* _RECORD EXCERPTS_:
○ ○ ○ ○ ○ ○ ○
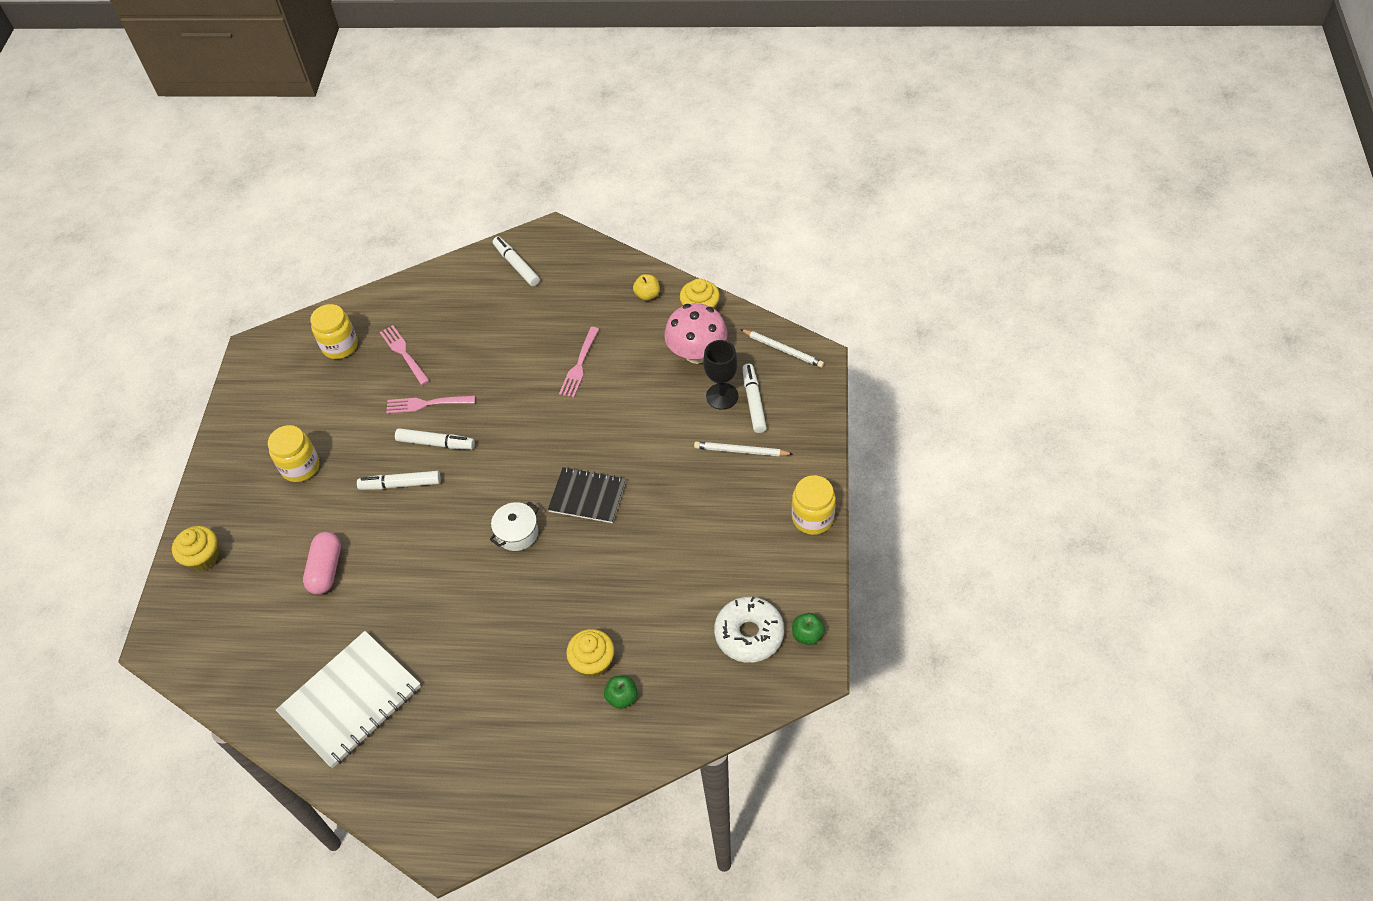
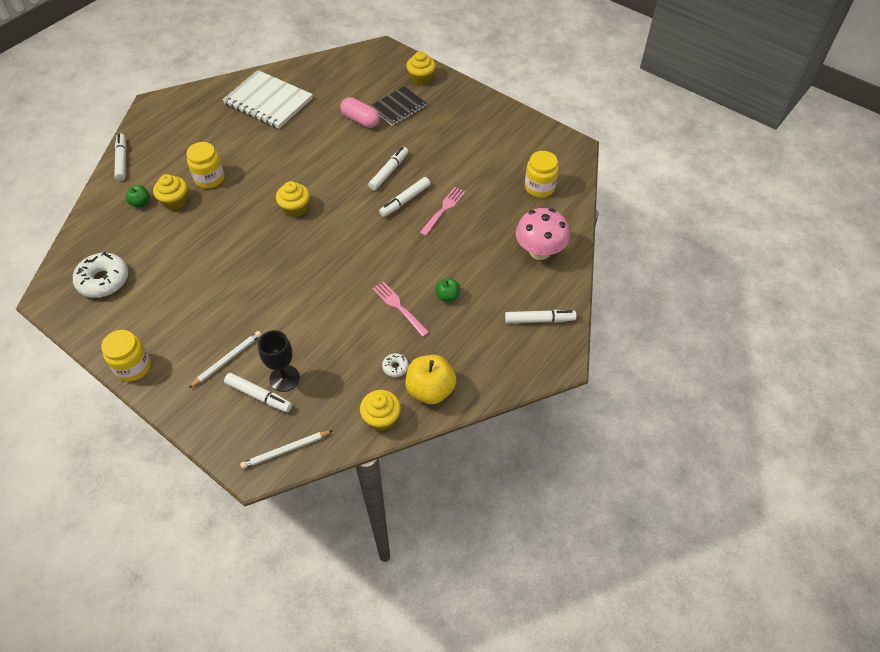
camera: 120 degrees right, 0 degrees up
(300, 467) = (448, 134): yellow jar -> yellow jar (209, 178)
(351, 700) = (268, 101): white notebook -> white notebook turned 45 degrees counterclockwise
(404, 353) = (502, 216): pink fork -> none
(517, 533) = (295, 208): white pot -> yellow cupcake
(572, 786) = (122, 160): none -> white marker
(587, 496) = (284, 255): black notebook -> black notebook (398, 107)
(645, 329) = (395, 367): none -> white donut
(647, 295) = (430, 390): yellow apple -> yellow apple, size x1.86
(697, 353) = (339, 387): pink mushroom -> pink mushroom (539, 251)
(807, 635) = (68, 309): green apple -> green apple (447, 296)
○ ○ ○ ○ ○ ○ ○
* _WHAT NEEDS TO BE DONE_: Repeat the lines above exactly, and keep every picture out.

* _EXERCISE SOLUTION_:
camera: 120 degrees right, 0 degrees up
(300, 467) = (448, 134): yellow jar -> yellow jar (209, 178)
(351, 700) = (268, 101): white notebook -> white notebook turned 45 degrees counterclockwise
(404, 353) = (502, 216): pink fork -> none
(517, 533) = (295, 208): white pot -> yellow cupcake
(572, 786) = (122, 160): none -> white marker
(587, 496) = (284, 255): black notebook -> black notebook (398, 107)
(645, 329) = (395, 367): none -> white donut
(647, 295) = (430, 390): yellow apple -> yellow apple, size x1.86
(697, 353) = (339, 387): pink mushroom -> pink mushroom (539, 251)
(807, 635) = (68, 309): green apple -> green apple (447, 296)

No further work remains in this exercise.